● **Required action**:
Your reply should set down word for word each line below from the one with "(361, 342) = (692, 339): none -> yellow plate" through the final line, both included, but none of the pictures.
(Beginning of Data to examine)
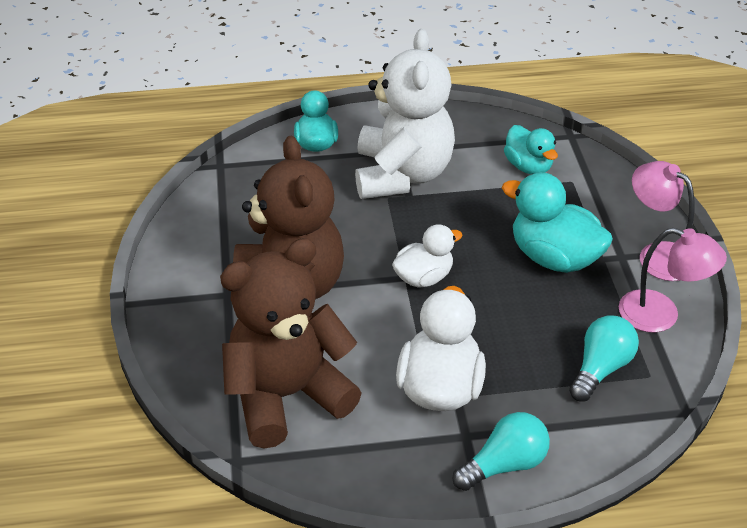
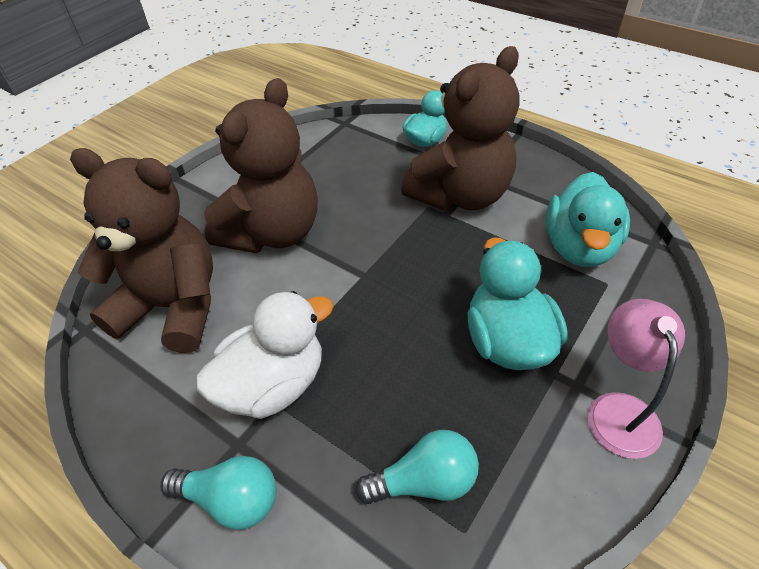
camera: 45 degrees right, 5 degrees up
(402, 175) = (460, 195): white teddy bear -> brown teddy bear
(424, 277) = (376, 284): white duck -> none
(528, 166) = (579, 247): turquoise duck -> turquoise duck, size x1.57
(661, 315) = (551, 476): pink lamp -> none

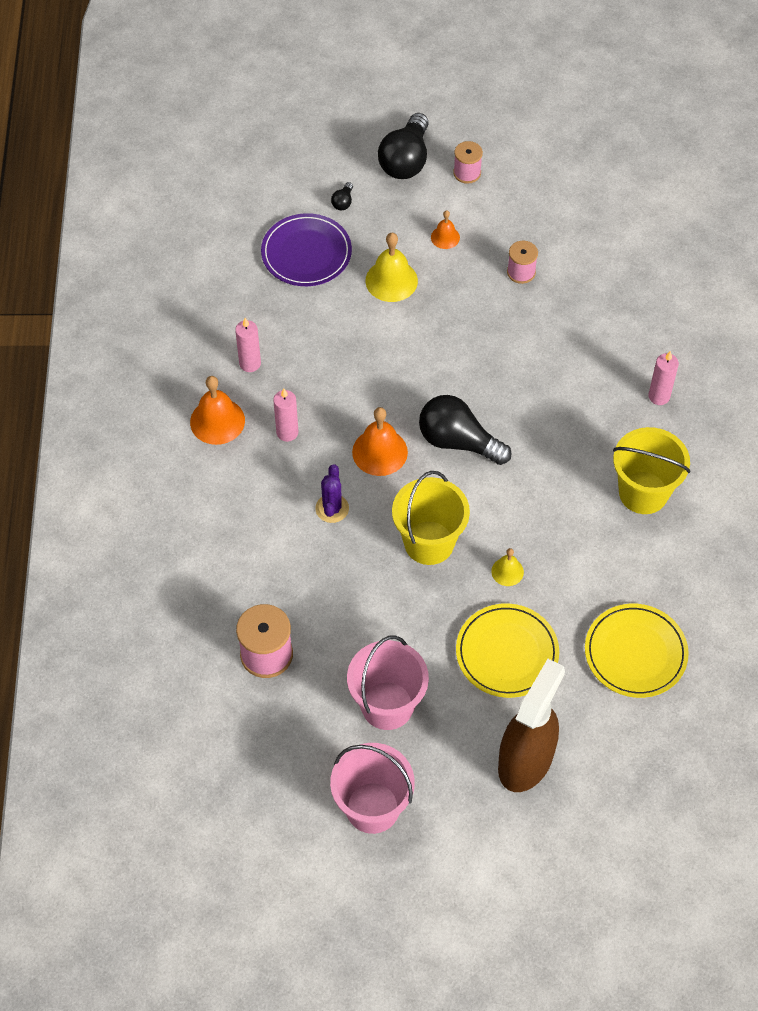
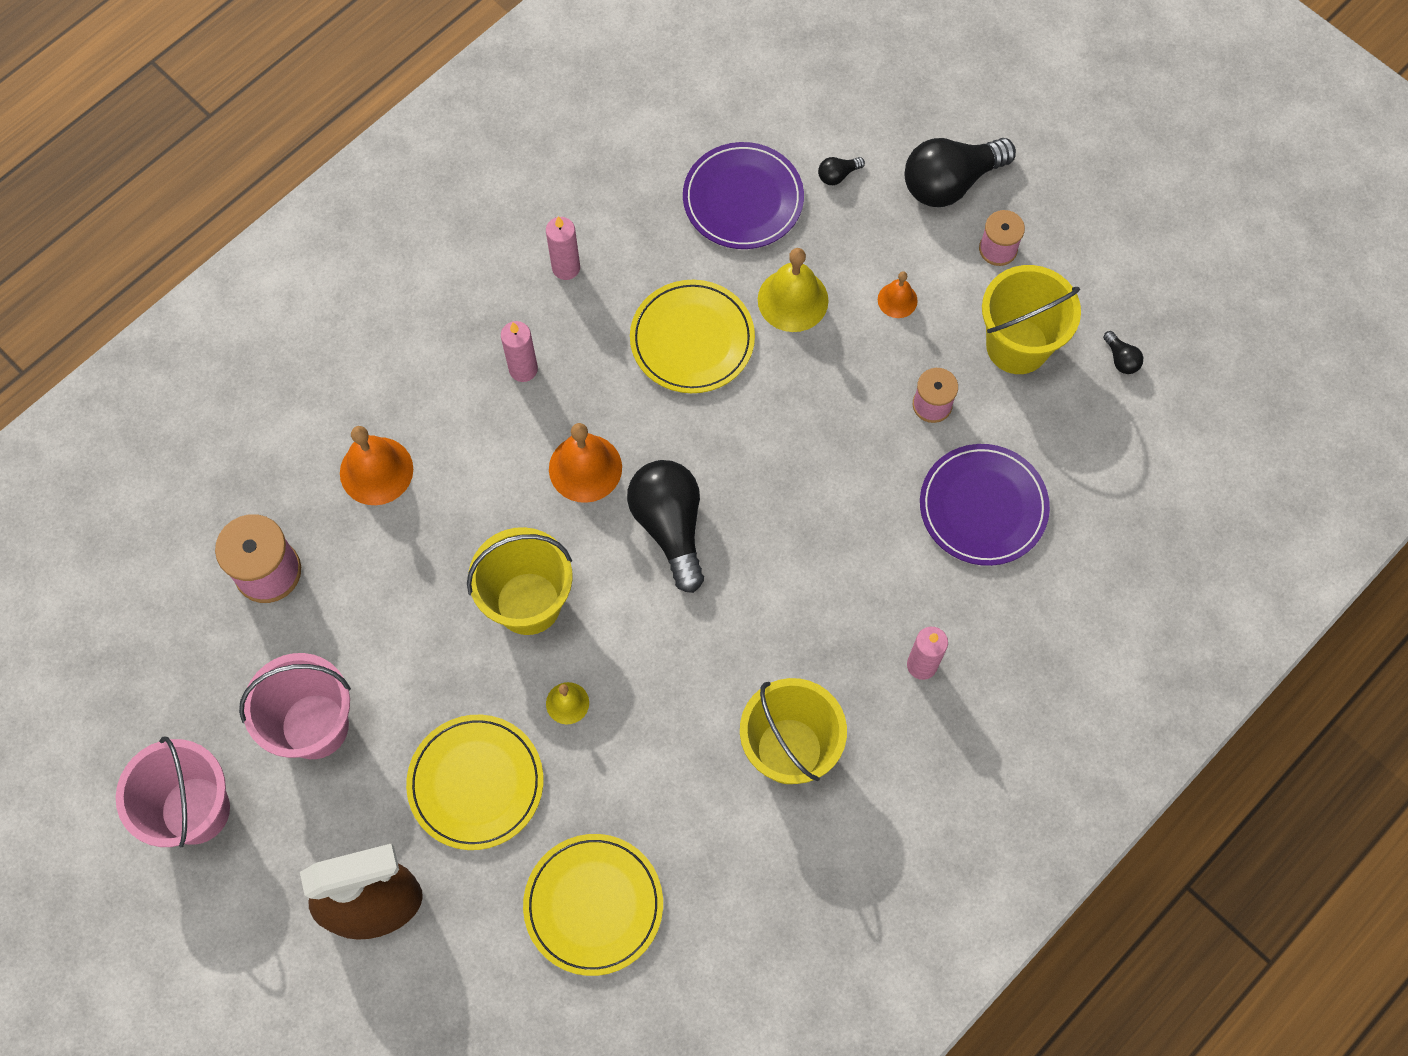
camera: 45 degrees right, 10 degrees up
(217, 421) = (474, 300): orange bell -> orange bell (376, 471)
(332, 508) = (479, 484): purple cactus -> none
(361, 342) = (692, 339): none -> yellow plate
(530, 210) = (1017, 346): none -> yellow bucket
(586, 176) = (1121, 359): none -> black light bulb
(601, 298) = (983, 507): none -> purple plate

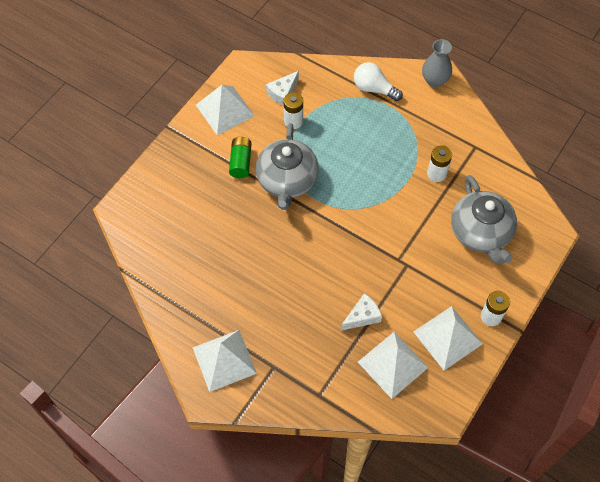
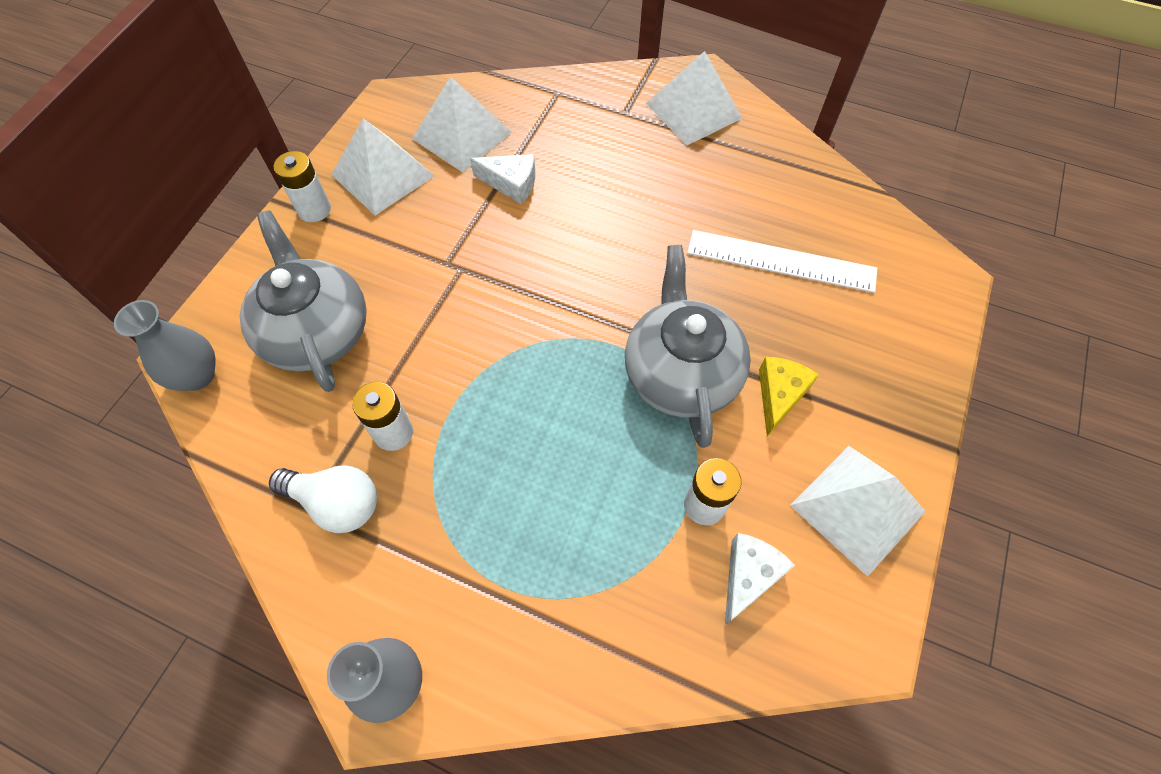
camera: 170 degrees right, 0 degrees up
(210, 234) = (781, 261): none -> white ruler
(240, 162) = (779, 395): green battery -> yellow cheese
(362, 316) = (511, 184): white cheese -> white cheese turned 120 degrees counterclockwise
(374, 89) = (540, 628): white light bulb -> white light bulb (336, 503)
(542, 218) = (197, 375): none -> grey vase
(End of Data to examine)
● **Solved problem**:
(361, 342) = (692, 339): none -> yellow plate
(530, 210) = (1017, 346): none -> yellow bucket
(586, 176) = (1121, 359): none -> black light bulb
(601, 298) = (983, 507): none -> purple plate

camera: 170 degrees right, 0 degrees up
(210, 234) = (781, 261): none -> white ruler
(240, 162) = (779, 395): green battery -> yellow cheese
(362, 316) = (511, 184): white cheese -> white cheese turned 120 degrees counterclockwise
(374, 89) = (540, 628): white light bulb -> white light bulb (336, 503)
(542, 218) = (197, 375): none -> grey vase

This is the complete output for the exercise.